» Collected data:
------------------------------------------------

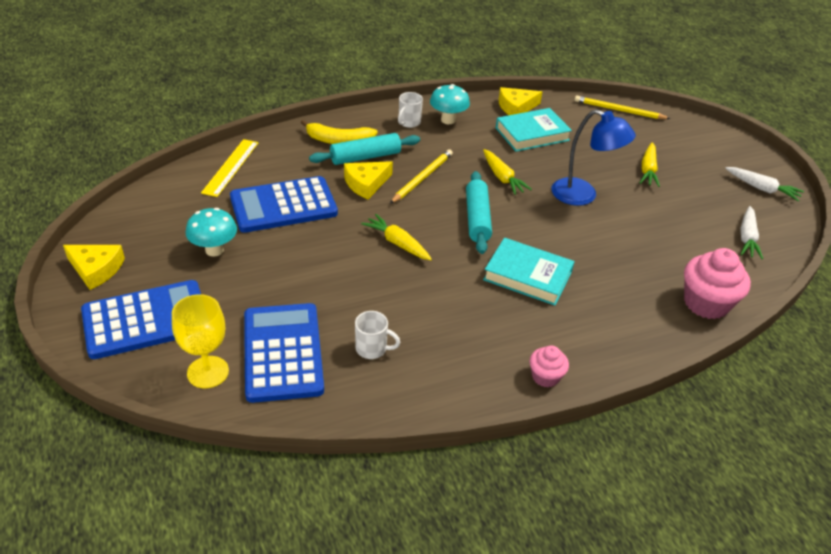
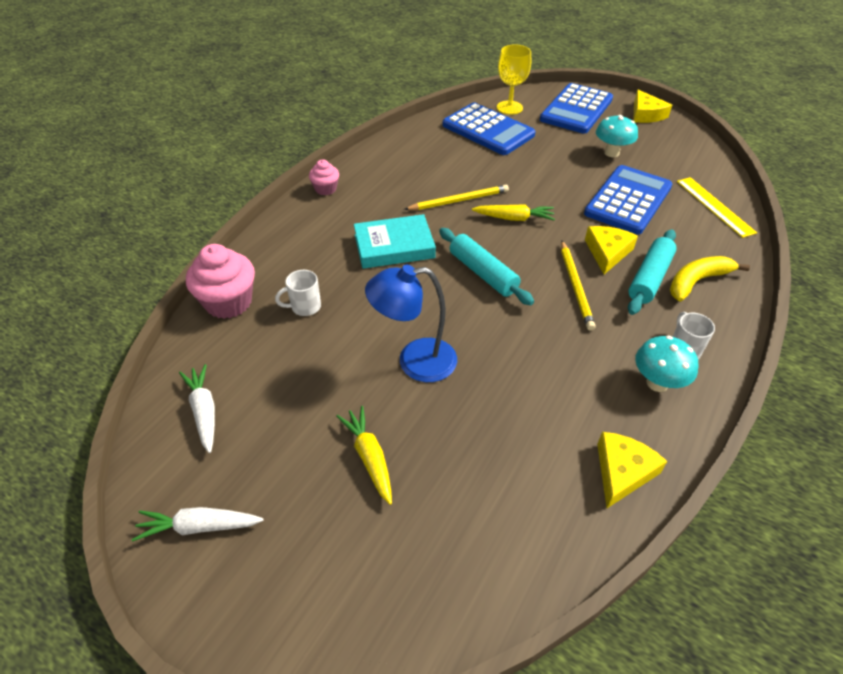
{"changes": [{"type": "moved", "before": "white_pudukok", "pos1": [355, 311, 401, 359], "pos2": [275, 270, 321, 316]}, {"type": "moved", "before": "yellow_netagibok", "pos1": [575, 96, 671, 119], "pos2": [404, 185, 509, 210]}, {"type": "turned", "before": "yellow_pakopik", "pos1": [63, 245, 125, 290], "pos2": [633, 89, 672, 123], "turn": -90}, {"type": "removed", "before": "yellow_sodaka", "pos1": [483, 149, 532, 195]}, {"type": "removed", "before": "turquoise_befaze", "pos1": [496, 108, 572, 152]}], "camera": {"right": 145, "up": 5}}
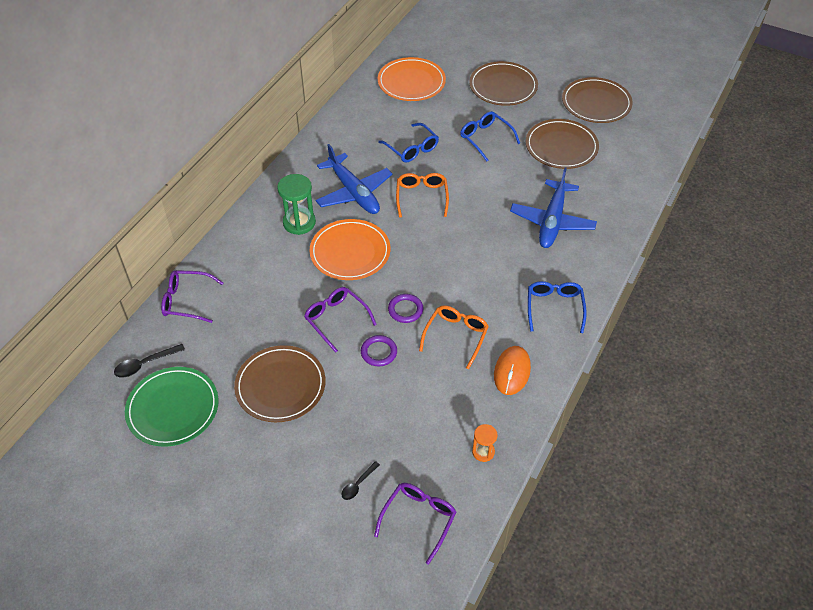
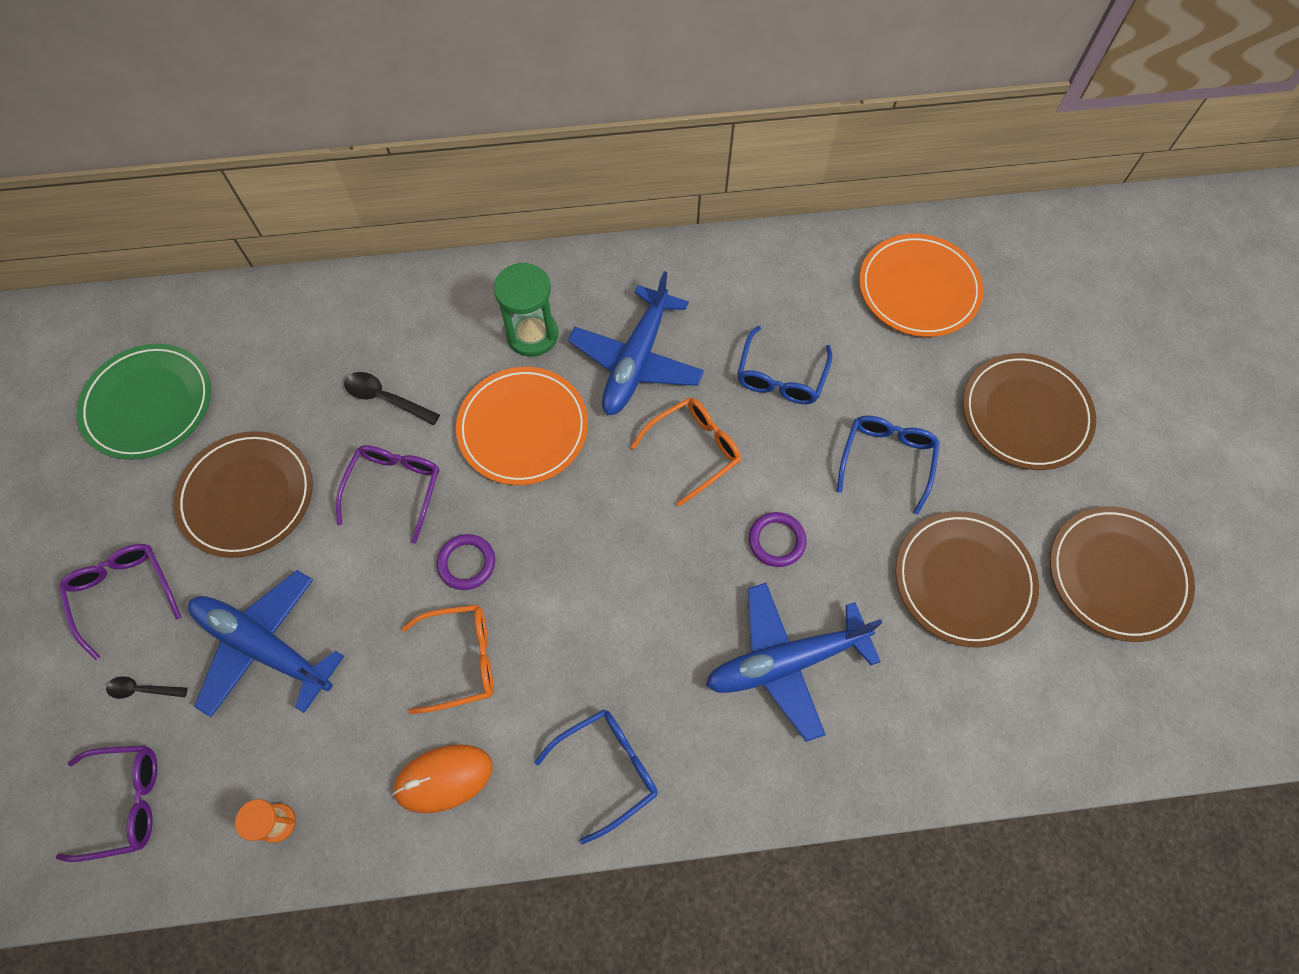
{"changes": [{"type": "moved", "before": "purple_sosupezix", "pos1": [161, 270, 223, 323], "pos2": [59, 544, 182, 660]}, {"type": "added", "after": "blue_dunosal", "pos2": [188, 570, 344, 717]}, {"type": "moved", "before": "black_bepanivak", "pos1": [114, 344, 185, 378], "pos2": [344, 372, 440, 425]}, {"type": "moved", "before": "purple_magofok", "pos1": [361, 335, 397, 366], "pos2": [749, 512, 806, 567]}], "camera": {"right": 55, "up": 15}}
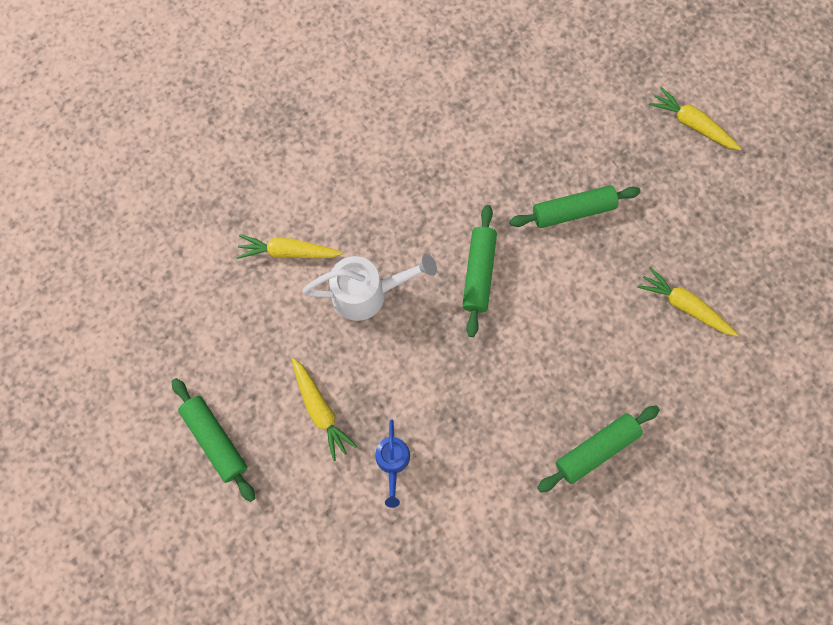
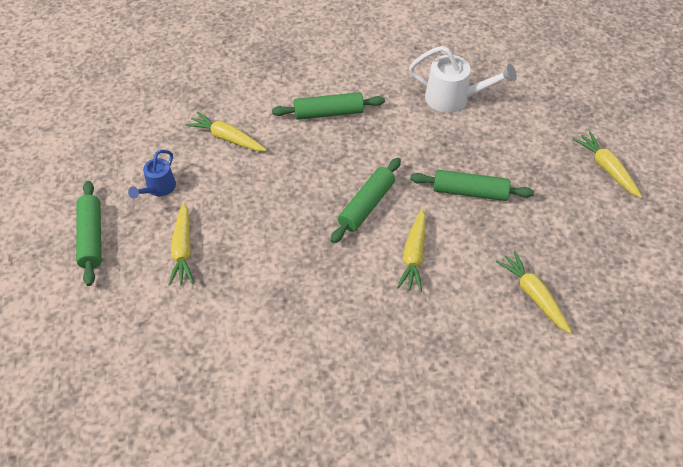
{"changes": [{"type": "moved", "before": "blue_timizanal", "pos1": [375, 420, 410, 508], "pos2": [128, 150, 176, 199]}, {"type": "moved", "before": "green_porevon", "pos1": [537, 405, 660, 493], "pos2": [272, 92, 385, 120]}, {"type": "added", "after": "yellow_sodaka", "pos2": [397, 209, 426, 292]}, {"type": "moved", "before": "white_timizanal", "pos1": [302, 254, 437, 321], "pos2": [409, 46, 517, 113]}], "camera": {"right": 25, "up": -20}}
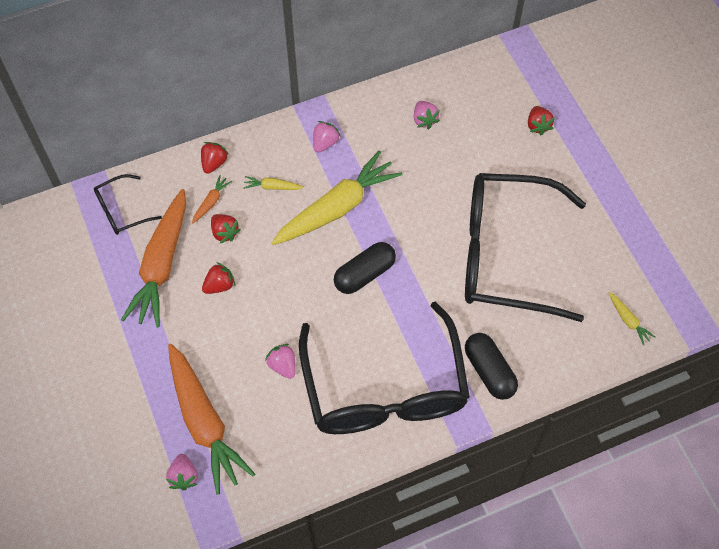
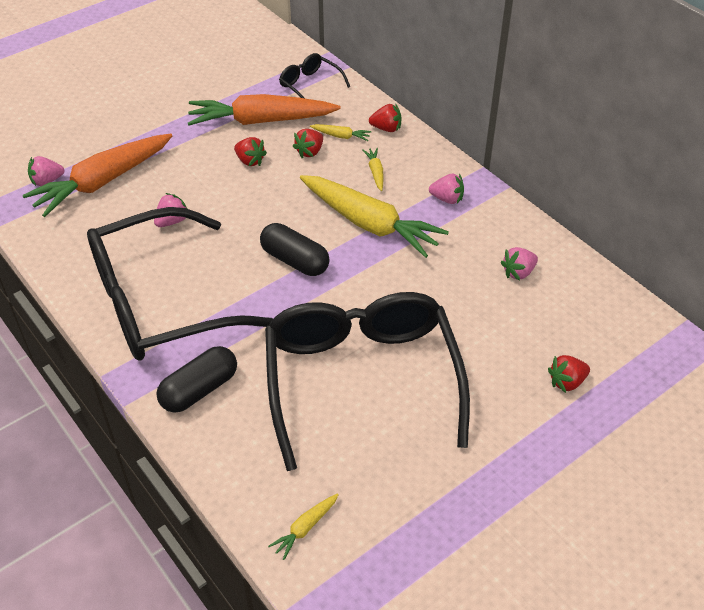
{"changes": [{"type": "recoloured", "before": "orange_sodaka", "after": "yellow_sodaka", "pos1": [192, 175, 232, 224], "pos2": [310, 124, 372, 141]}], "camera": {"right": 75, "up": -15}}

------------------------------------------------

» Work to complete: Pictures aside, print every line of the material exactly.

» Answer:
{"changes": [{"type": "moved", "before": "white_pudukok", "pos1": [355, 311, 401, 359], "pos2": [275, 270, 321, 316]}, {"type": "moved", "before": "yellow_netagibok", "pos1": [575, 96, 671, 119], "pos2": [404, 185, 509, 210]}, {"type": "turned", "before": "yellow_pakopik", "pos1": [63, 245, 125, 290], "pos2": [633, 89, 672, 123], "turn": -90}, {"type": "removed", "before": "yellow_sodaka", "pos1": [483, 149, 532, 195]}, {"type": "removed", "before": "turquoise_befaze", "pos1": [496, 108, 572, 152]}], "camera": {"right": 145, "up": 5}}
{"changes": [{"type": "moved", "before": "purple_sosupezix", "pos1": [161, 270, 223, 323], "pos2": [59, 544, 182, 660]}, {"type": "added", "after": "blue_dunosal", "pos2": [188, 570, 344, 717]}, {"type": "moved", "before": "black_bepanivak", "pos1": [114, 344, 185, 378], "pos2": [344, 372, 440, 425]}, {"type": "moved", "before": "purple_magofok", "pos1": [361, 335, 397, 366], "pos2": [749, 512, 806, 567]}], "camera": {"right": 55, "up": 15}}
{"changes": [{"type": "moved", "before": "blue_timizanal", "pos1": [375, 420, 410, 508], "pos2": [128, 150, 176, 199]}, {"type": "moved", "before": "green_porevon", "pos1": [537, 405, 660, 493], "pos2": [272, 92, 385, 120]}, {"type": "added", "after": "yellow_sodaka", "pos2": [397, 209, 426, 292]}, {"type": "moved", "before": "white_timizanal", "pos1": [302, 254, 437, 321], "pos2": [409, 46, 517, 113]}], "camera": {"right": 25, "up": -20}}
{"changes": [{"type": "recoloured", "before": "orange_sodaka", "after": "yellow_sodaka", "pos1": [192, 175, 232, 224], "pos2": [310, 124, 372, 141]}], "camera": {"right": 75, "up": -15}}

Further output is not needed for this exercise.